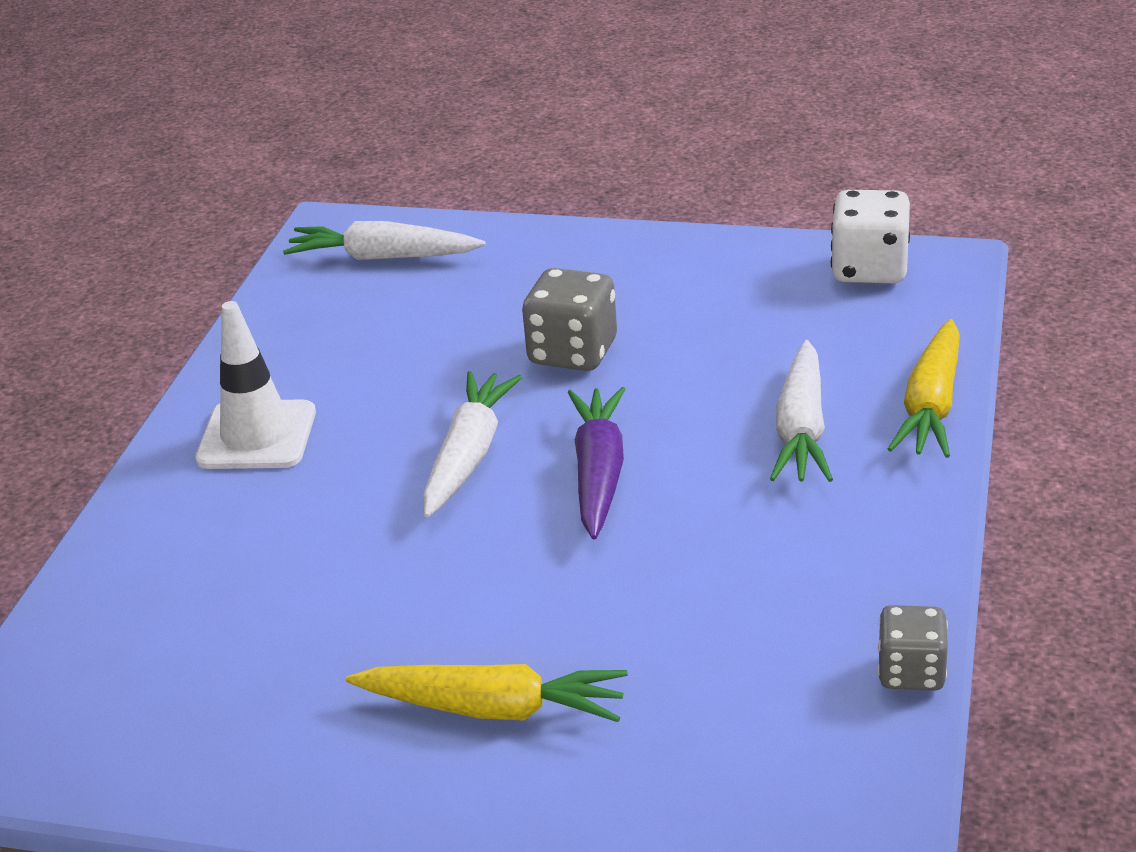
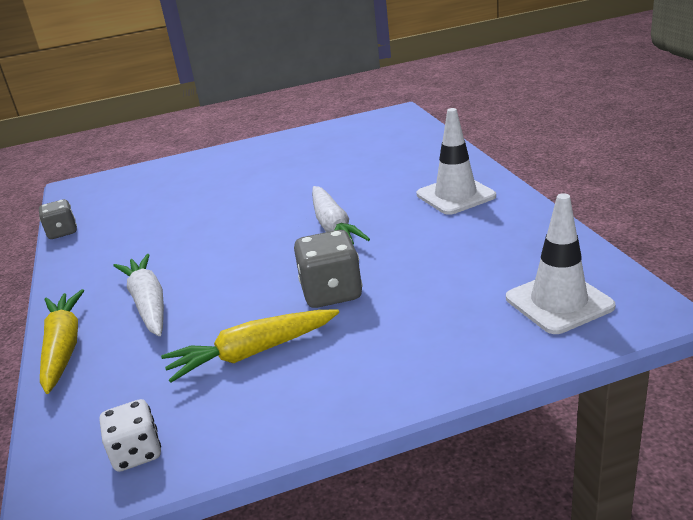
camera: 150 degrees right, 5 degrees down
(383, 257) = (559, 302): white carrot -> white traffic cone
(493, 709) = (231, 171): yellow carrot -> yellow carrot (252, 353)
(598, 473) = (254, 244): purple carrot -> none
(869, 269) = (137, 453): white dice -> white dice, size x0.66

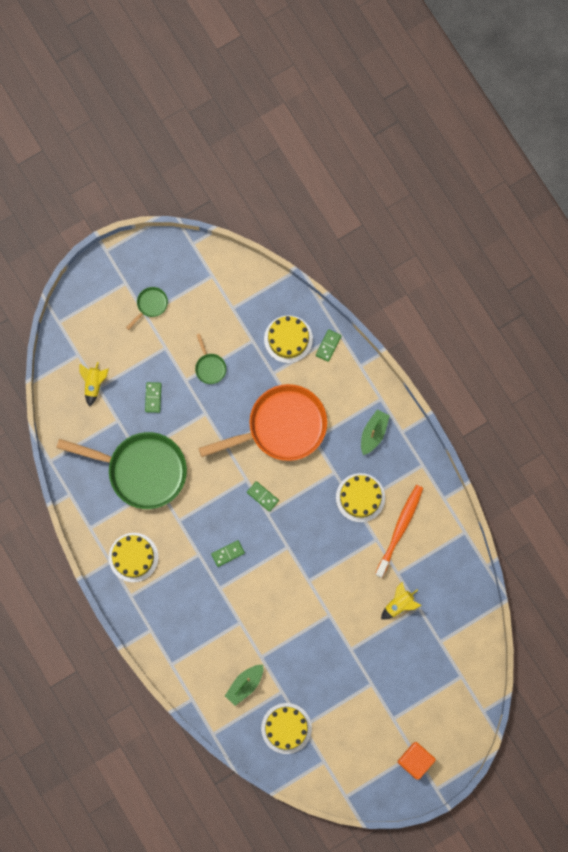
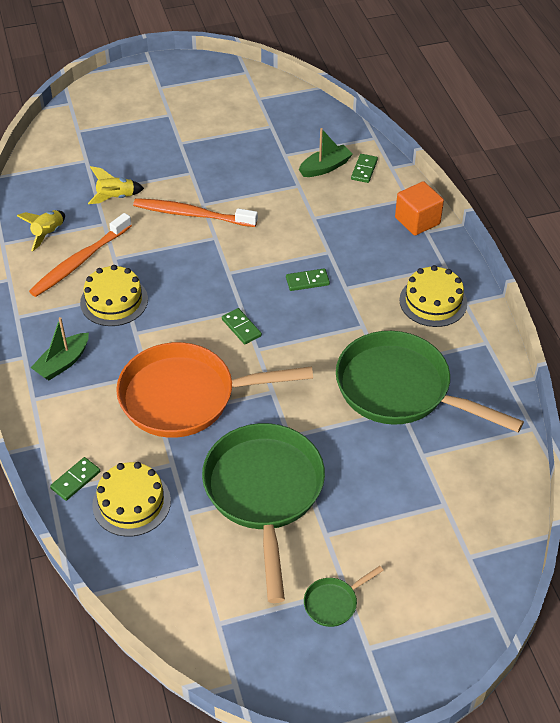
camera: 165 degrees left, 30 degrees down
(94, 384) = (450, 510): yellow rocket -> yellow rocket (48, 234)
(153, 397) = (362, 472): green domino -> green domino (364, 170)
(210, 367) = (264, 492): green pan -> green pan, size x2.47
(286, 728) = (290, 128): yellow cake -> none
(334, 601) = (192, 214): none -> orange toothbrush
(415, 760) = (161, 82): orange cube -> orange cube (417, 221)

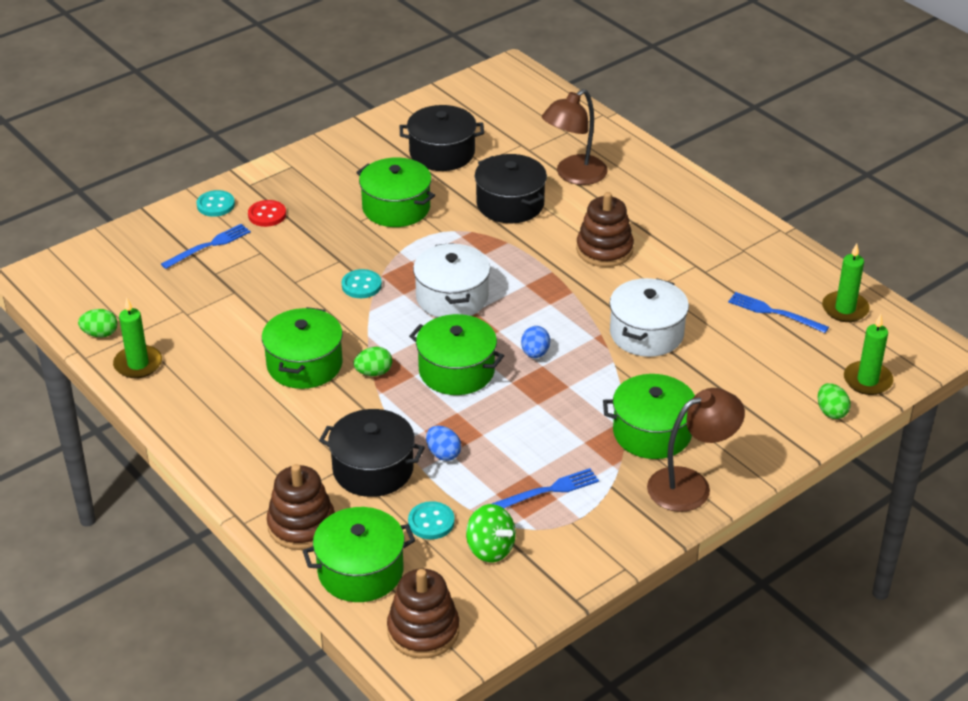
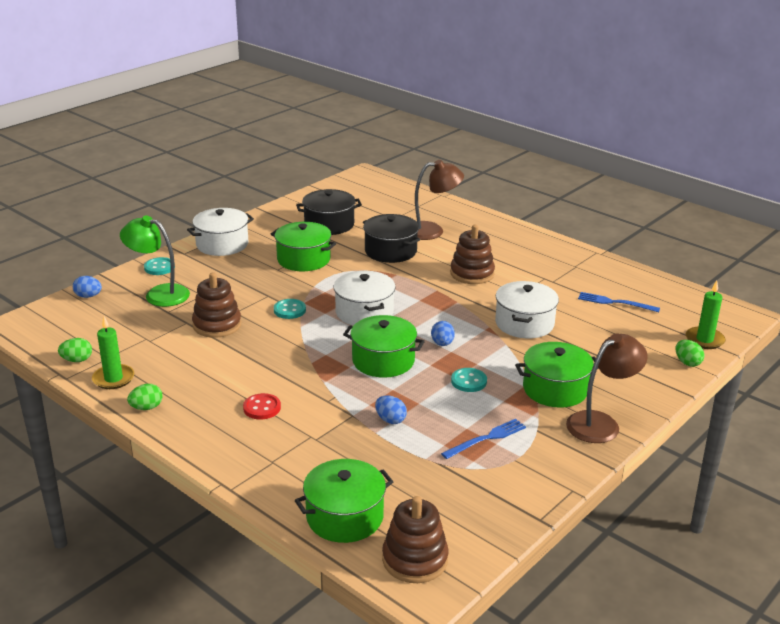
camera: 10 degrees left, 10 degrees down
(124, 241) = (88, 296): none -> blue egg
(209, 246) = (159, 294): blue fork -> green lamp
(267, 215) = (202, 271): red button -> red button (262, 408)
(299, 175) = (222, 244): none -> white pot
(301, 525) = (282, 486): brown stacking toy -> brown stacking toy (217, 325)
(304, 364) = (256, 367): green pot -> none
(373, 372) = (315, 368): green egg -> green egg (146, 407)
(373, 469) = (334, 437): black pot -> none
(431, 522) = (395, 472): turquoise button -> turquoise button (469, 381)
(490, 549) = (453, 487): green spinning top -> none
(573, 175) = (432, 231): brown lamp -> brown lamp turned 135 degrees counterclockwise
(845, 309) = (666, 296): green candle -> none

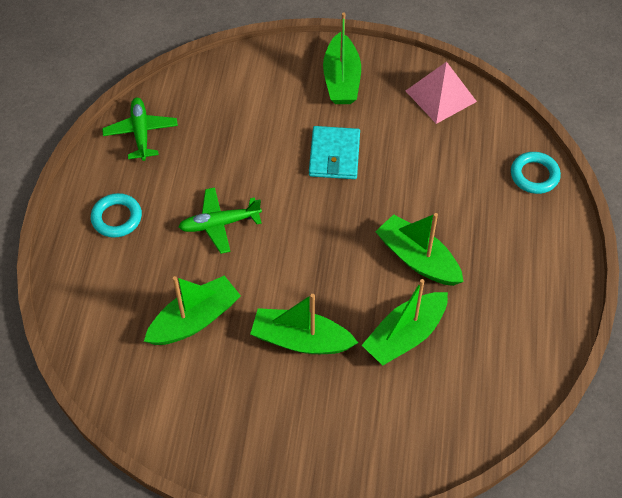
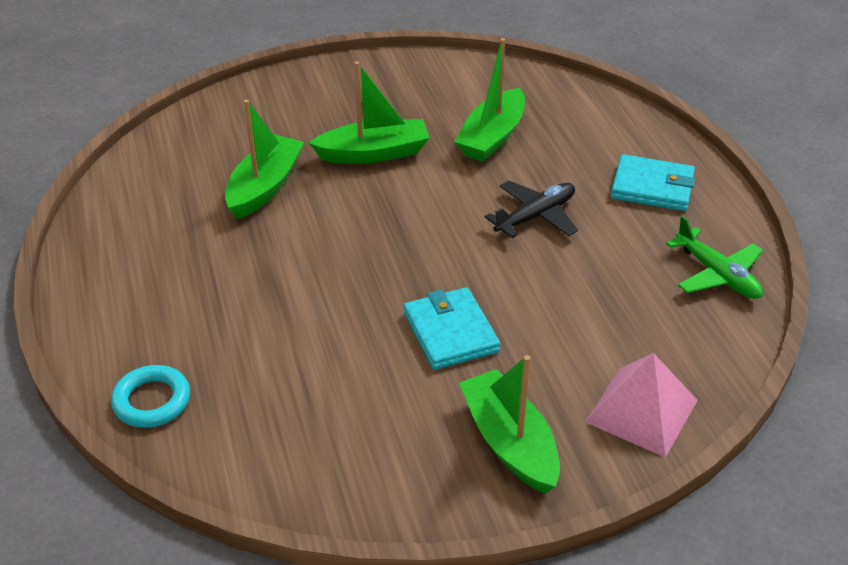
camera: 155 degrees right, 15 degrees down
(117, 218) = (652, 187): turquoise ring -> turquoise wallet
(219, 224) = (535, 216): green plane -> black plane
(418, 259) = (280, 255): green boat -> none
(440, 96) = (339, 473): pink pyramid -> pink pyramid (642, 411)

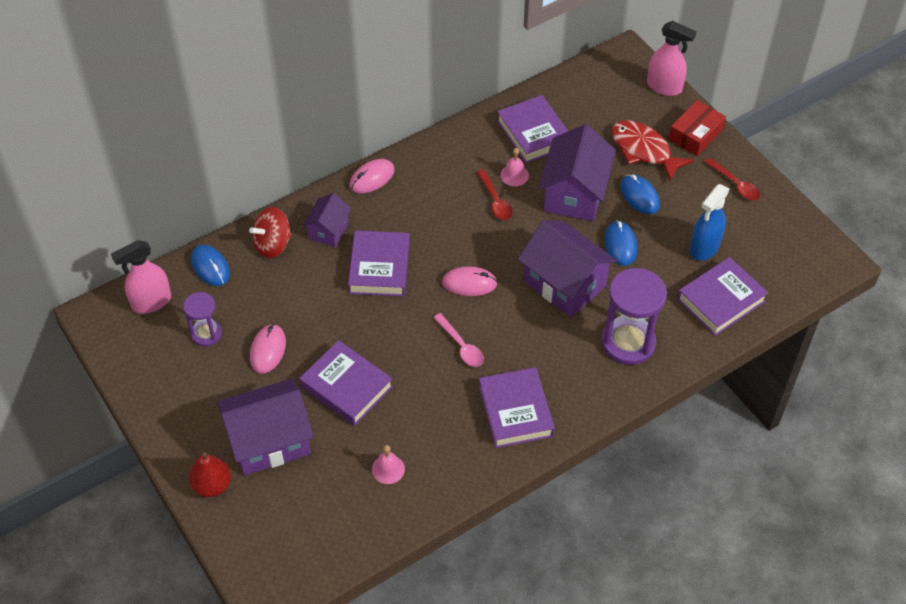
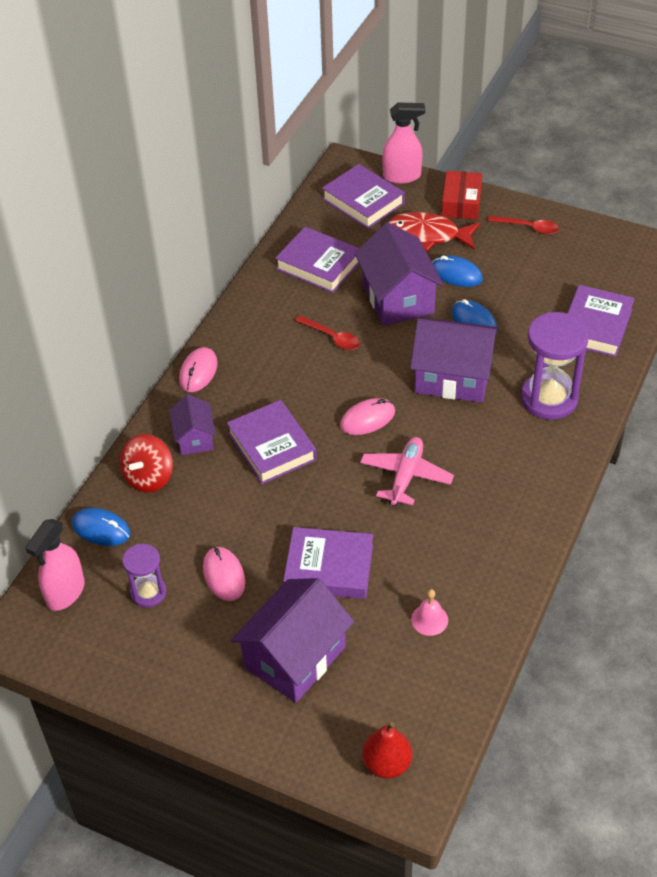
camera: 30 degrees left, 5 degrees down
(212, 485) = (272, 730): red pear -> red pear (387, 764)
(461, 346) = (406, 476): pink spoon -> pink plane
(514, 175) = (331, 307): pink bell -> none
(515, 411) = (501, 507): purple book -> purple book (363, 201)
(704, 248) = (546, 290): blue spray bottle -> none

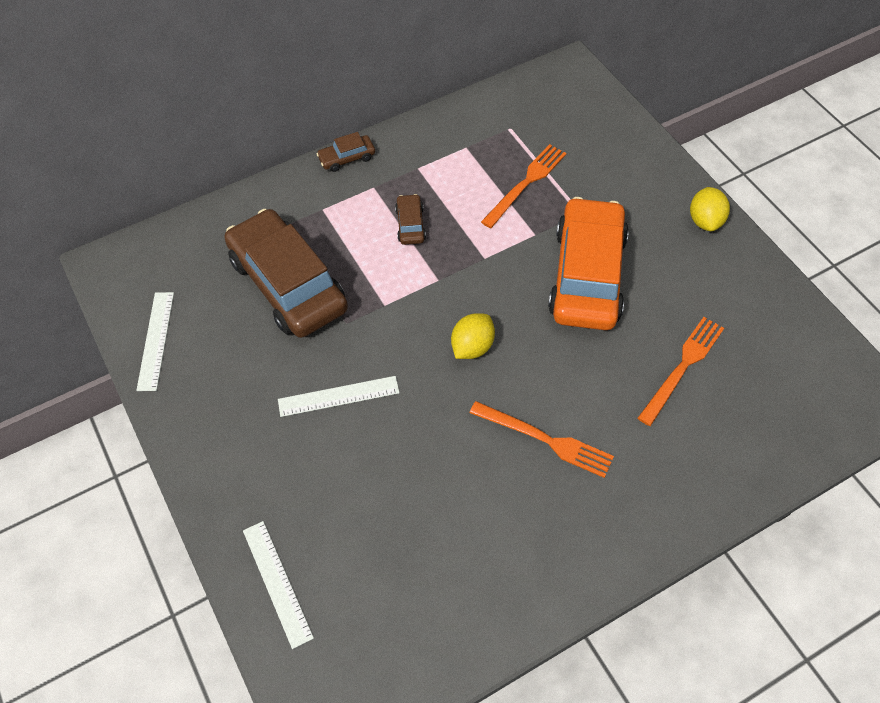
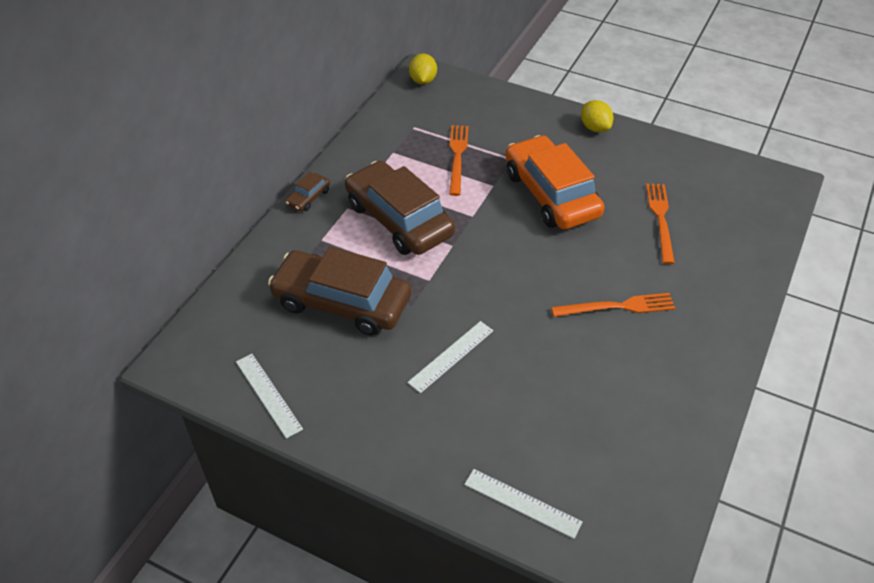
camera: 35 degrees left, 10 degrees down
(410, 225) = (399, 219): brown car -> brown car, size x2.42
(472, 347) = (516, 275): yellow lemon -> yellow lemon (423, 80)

* [Problem details] Begin at the line containing "camera: 30 degrees left, 5 degrees down" and transcribe exactly every line through the end of the records, both ends included, leaving the pictures out.

* [Solution to this problem]
camera: 30 degrees left, 5 degrees down
(212, 485) = (272, 730): red pear -> red pear (387, 764)
(461, 346) = (406, 476): pink spoon -> pink plane
(514, 175) = (331, 307): pink bell -> none
(515, 411) = (501, 507): purple book -> purple book (363, 201)
(704, 248) = (546, 290): blue spray bottle -> none

camera: 35 degrees left, 10 degrees down
(410, 225) = (399, 219): brown car -> brown car, size x2.42
(472, 347) = (516, 275): yellow lemon -> yellow lemon (423, 80)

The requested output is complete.